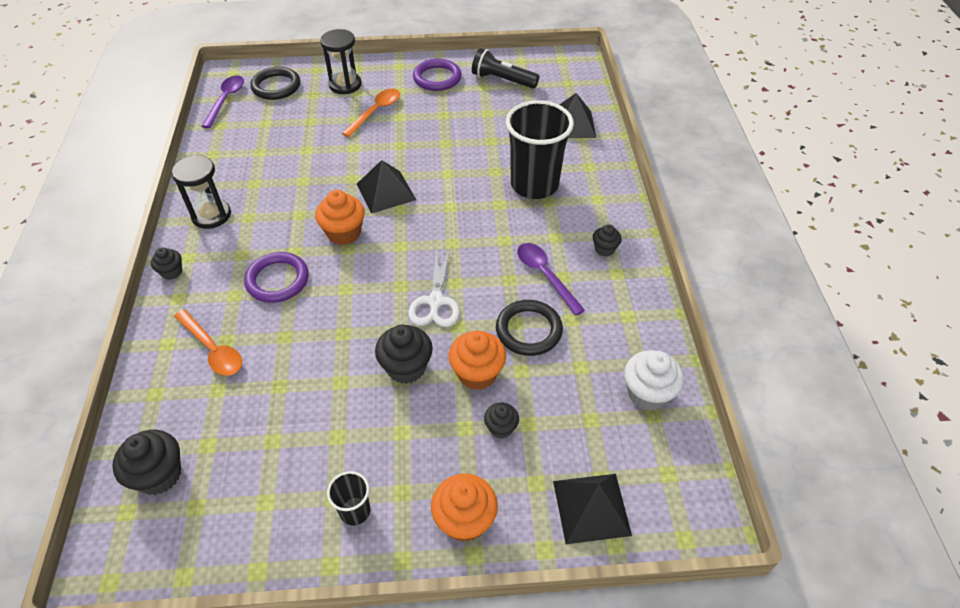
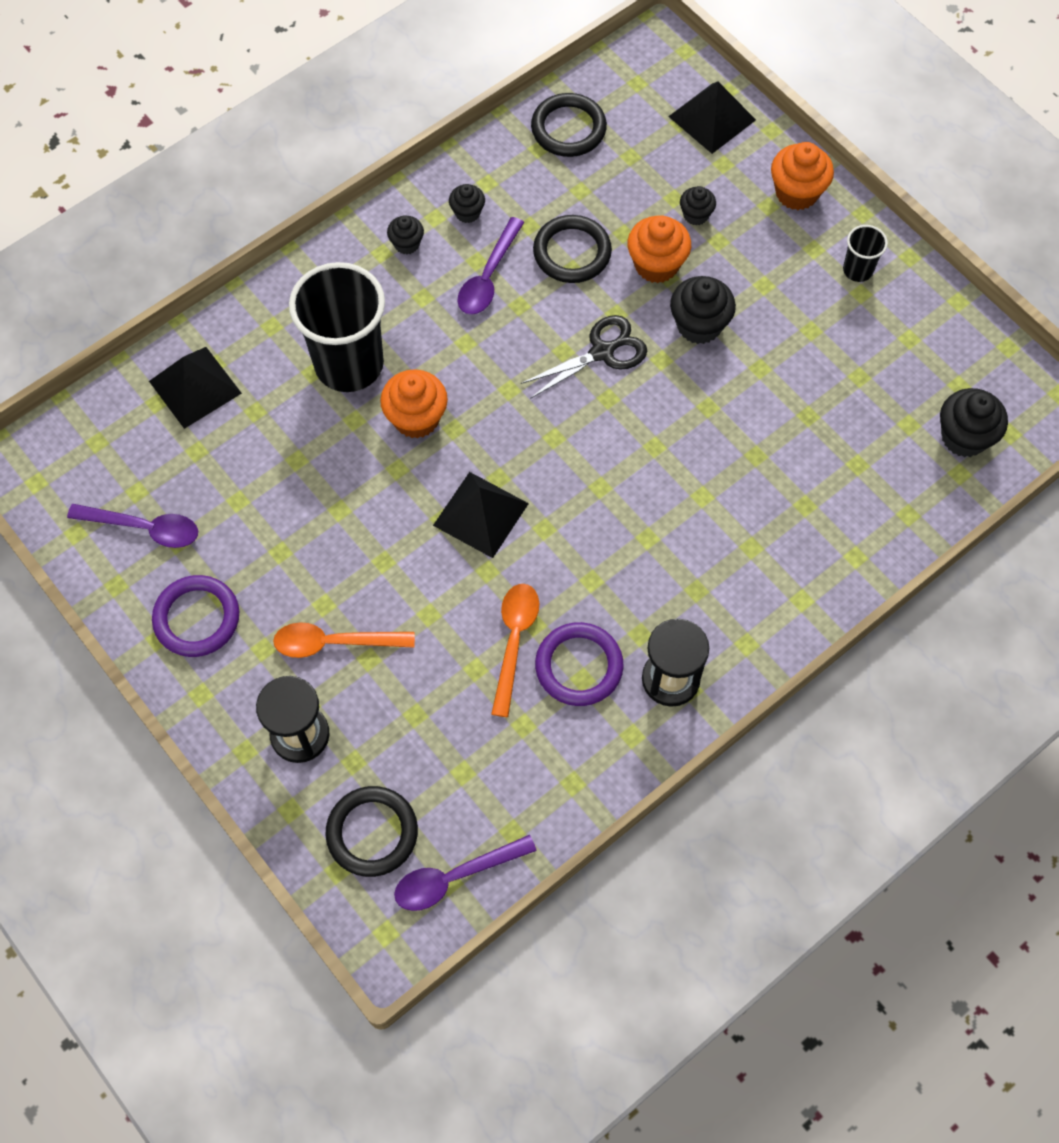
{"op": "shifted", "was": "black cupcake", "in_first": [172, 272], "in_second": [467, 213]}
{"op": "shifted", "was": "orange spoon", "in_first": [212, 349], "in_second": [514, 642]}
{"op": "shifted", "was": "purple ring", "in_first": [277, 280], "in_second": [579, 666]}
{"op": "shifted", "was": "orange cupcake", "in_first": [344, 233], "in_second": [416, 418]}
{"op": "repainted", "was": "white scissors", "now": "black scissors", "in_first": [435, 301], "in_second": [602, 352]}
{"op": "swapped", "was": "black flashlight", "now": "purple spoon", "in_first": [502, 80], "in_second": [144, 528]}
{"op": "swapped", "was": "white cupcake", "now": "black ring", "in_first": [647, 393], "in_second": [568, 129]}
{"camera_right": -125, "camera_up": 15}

(Task item) Set the whole listing down again unchanged, apart from the pictures, which are omitted.

(Answer to this exercise)
{"op": "shifted", "was": "black cupcake", "in_first": [172, 272], "in_second": [467, 213]}
{"op": "shifted", "was": "orange spoon", "in_first": [212, 349], "in_second": [514, 642]}
{"op": "shifted", "was": "purple ring", "in_first": [277, 280], "in_second": [579, 666]}
{"op": "shifted", "was": "orange cupcake", "in_first": [344, 233], "in_second": [416, 418]}
{"op": "repainted", "was": "white scissors", "now": "black scissors", "in_first": [435, 301], "in_second": [602, 352]}
{"op": "swapped", "was": "black flashlight", "now": "purple spoon", "in_first": [502, 80], "in_second": [144, 528]}
{"op": "swapped", "was": "white cupcake", "now": "black ring", "in_first": [647, 393], "in_second": [568, 129]}
{"camera_right": -125, "camera_up": 15}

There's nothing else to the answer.